- [WHAT YOU WILL DO] From the data below, please reproduce exactly everything from the line that contains "SOIL3 pin VCC: 3V3 -> none" down to the line that contains "LINE pin AO: D21 -> D34", with both ends included.

- [DATASET CONTENT]
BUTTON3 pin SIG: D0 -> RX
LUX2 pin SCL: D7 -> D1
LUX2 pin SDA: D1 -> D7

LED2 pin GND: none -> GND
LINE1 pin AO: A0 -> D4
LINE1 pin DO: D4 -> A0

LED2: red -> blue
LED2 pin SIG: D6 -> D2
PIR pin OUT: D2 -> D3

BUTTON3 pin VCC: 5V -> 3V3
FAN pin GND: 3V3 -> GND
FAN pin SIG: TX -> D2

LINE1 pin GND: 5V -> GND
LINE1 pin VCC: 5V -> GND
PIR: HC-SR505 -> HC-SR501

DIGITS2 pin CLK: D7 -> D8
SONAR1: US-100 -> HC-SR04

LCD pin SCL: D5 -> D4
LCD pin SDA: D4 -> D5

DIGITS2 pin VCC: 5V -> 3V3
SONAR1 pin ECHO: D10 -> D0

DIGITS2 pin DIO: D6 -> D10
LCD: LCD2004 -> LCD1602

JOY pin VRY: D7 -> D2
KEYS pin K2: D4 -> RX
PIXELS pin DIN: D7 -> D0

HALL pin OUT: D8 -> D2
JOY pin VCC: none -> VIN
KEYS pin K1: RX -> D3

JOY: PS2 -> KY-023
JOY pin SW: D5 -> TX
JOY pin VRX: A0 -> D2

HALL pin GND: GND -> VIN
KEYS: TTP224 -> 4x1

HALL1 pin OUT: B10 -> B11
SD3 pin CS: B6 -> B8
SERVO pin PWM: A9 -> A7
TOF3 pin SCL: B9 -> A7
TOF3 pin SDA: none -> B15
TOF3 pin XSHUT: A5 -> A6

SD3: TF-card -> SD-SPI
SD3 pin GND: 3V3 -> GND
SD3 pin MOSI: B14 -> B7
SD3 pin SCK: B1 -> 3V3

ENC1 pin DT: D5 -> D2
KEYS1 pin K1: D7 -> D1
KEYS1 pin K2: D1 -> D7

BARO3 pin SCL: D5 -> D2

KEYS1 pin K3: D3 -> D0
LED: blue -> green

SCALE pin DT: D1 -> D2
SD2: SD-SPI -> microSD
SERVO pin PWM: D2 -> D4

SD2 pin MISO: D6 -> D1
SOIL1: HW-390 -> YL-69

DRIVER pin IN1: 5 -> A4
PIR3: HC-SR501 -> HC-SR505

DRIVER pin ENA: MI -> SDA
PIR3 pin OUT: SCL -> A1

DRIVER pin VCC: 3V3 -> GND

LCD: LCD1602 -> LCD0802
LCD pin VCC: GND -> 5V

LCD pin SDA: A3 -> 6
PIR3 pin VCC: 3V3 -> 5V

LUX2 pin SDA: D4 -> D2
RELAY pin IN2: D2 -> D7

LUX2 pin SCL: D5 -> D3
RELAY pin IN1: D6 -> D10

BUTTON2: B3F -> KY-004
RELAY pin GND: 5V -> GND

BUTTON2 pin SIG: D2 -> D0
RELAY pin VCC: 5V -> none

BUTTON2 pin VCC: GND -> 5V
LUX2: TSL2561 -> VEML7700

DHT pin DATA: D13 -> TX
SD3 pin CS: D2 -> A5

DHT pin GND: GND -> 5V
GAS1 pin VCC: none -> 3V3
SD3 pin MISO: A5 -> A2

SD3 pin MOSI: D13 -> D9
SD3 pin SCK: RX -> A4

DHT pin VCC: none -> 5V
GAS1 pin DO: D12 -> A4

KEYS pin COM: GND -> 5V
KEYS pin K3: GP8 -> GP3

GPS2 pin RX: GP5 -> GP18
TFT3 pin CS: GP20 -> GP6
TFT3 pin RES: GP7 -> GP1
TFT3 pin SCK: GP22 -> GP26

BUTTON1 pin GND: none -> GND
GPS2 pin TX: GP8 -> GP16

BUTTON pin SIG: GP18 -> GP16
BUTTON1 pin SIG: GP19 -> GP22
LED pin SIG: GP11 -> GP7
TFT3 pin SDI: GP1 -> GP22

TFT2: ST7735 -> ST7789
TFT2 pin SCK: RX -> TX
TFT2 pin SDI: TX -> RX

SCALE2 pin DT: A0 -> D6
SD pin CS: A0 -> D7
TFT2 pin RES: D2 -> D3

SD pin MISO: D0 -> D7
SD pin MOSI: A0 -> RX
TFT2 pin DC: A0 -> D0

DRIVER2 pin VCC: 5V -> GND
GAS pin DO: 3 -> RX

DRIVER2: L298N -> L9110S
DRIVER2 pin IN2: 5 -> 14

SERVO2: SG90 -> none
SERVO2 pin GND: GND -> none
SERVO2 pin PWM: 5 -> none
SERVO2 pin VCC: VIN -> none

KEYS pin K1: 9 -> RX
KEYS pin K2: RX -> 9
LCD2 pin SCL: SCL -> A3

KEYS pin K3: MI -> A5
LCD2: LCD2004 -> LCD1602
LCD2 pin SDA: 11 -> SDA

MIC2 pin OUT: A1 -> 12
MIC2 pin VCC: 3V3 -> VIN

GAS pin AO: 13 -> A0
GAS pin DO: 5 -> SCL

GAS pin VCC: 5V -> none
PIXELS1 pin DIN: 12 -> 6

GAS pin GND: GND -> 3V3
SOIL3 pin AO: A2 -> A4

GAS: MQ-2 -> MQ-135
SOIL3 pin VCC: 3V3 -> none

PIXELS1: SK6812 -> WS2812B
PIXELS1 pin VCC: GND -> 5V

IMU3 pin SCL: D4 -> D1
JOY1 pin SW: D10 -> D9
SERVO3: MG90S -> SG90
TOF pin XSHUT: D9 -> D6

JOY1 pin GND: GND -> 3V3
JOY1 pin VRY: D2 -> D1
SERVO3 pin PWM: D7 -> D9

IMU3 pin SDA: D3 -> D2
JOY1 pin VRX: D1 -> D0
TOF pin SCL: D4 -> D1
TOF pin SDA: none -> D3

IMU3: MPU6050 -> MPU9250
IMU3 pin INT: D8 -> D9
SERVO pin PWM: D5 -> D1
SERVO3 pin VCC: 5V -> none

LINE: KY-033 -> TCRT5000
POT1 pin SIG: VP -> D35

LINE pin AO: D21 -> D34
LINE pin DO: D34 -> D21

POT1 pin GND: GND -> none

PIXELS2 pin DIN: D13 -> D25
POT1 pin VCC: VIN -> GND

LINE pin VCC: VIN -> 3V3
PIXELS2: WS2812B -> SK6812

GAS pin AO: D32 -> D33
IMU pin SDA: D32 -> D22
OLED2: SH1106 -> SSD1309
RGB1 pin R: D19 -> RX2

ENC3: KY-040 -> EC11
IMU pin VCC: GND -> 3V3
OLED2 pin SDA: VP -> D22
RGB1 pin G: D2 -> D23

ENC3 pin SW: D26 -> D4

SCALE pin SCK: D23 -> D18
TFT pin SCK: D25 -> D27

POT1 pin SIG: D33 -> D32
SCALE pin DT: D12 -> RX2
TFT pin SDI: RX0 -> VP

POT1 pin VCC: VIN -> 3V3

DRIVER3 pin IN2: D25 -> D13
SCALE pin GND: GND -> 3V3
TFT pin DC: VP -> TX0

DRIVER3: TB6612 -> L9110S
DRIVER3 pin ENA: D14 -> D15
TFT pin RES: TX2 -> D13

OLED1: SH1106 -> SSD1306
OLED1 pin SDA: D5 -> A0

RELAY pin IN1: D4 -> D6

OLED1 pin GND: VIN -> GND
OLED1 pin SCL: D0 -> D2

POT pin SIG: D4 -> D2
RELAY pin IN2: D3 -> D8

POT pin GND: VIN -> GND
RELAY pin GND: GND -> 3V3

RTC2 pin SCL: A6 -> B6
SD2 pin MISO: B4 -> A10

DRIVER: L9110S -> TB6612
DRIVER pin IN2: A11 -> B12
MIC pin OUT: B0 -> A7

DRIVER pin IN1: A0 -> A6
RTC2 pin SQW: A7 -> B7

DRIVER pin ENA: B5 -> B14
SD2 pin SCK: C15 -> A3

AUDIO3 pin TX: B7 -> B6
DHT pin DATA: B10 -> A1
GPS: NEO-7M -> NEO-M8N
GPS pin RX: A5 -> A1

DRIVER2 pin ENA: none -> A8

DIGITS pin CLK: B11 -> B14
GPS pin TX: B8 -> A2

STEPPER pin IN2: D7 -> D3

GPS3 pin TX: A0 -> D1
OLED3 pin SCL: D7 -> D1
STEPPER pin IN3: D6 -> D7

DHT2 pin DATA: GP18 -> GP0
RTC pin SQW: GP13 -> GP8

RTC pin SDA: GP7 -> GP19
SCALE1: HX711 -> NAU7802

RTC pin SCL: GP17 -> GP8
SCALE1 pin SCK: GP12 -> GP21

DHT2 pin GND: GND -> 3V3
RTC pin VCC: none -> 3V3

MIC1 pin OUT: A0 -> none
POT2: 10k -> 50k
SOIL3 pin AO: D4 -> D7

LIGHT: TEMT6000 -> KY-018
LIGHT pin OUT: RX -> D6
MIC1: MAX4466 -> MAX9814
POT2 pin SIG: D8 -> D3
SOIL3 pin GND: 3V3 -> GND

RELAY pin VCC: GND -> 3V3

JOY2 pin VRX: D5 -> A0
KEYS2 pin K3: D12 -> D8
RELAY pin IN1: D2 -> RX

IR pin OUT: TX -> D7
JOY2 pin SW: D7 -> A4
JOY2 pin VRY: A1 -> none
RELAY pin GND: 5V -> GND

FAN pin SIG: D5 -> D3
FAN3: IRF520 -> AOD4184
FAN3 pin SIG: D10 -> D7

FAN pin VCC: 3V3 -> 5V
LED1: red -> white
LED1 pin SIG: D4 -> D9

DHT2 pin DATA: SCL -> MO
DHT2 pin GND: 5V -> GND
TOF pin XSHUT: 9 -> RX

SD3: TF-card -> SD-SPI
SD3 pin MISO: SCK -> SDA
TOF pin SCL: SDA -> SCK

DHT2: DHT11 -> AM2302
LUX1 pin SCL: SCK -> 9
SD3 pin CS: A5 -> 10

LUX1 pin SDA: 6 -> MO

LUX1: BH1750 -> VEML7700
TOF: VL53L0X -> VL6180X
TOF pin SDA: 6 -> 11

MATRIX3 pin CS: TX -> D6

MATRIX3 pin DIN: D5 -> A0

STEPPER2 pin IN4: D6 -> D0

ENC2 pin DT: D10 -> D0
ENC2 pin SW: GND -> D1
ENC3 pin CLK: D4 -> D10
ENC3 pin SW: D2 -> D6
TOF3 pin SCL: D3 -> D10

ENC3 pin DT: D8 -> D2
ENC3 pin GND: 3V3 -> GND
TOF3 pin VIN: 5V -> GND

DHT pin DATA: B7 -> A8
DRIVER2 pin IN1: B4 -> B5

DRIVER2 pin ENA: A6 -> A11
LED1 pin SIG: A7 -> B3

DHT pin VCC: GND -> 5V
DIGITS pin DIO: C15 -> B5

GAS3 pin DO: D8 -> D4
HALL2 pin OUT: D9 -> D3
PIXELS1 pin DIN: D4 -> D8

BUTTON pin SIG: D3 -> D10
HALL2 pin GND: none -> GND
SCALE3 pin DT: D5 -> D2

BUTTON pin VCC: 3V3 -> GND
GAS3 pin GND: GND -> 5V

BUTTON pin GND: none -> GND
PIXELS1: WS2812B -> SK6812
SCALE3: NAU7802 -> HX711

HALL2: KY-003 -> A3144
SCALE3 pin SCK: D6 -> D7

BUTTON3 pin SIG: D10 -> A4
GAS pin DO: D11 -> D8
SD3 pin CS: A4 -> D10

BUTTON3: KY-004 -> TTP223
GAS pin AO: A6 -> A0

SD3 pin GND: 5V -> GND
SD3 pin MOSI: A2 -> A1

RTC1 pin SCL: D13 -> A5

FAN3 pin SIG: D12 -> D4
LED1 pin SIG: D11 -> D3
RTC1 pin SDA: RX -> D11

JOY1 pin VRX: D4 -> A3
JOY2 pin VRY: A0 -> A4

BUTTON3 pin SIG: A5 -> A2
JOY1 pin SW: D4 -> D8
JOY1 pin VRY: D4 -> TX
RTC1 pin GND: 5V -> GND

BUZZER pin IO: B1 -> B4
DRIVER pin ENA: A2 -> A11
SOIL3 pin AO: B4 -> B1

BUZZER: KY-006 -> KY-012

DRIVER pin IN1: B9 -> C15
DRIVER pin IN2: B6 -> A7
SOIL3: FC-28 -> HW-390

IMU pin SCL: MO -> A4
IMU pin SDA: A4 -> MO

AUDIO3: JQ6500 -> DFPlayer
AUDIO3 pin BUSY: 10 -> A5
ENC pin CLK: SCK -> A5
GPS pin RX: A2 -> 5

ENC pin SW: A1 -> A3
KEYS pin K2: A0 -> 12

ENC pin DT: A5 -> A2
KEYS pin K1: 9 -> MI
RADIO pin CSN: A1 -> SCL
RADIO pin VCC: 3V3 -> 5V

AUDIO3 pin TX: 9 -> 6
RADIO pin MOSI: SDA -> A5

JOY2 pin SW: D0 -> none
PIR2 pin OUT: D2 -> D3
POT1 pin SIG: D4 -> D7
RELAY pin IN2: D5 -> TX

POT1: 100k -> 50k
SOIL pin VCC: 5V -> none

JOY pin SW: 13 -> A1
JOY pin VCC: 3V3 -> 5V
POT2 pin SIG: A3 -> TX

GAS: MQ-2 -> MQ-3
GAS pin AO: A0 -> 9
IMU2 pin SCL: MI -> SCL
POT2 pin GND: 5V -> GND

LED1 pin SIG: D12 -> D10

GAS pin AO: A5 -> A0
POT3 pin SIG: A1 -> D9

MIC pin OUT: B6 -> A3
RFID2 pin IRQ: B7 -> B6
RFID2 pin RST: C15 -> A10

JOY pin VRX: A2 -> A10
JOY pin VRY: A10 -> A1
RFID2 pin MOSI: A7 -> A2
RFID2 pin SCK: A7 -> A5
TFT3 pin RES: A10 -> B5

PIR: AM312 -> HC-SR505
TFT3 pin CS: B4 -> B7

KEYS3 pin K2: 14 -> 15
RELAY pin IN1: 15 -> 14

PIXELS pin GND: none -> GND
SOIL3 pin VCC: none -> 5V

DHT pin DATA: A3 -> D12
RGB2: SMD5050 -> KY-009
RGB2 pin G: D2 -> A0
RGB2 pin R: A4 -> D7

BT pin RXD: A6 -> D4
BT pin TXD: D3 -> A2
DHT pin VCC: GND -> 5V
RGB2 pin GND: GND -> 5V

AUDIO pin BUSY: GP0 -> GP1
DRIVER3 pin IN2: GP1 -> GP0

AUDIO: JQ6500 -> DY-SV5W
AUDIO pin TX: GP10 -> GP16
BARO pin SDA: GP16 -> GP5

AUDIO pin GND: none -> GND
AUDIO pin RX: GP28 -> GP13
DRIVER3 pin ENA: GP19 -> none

- [RESULT]
SOIL3 pin VCC: 3V3 -> none

PIXELS1: SK6812 -> WS2812B
PIXELS1 pin VCC: GND -> 5V

IMU3 pin SCL: D4 -> D1
JOY1 pin SW: D10 -> D9
SERVO3: MG90S -> SG90
TOF pin XSHUT: D9 -> D6

JOY1 pin GND: GND -> 3V3
JOY1 pin VRY: D2 -> D1
SERVO3 pin PWM: D7 -> D9

IMU3 pin SDA: D3 -> D2
JOY1 pin VRX: D1 -> D0
TOF pin SCL: D4 -> D1
TOF pin SDA: none -> D3

IMU3: MPU6050 -> MPU9250
IMU3 pin INT: D8 -> D9
SERVO pin PWM: D5 -> D1
SERVO3 pin VCC: 5V -> none

LINE: KY-033 -> TCRT5000
POT1 pin SIG: VP -> D35

LINE pin AO: D21 -> D34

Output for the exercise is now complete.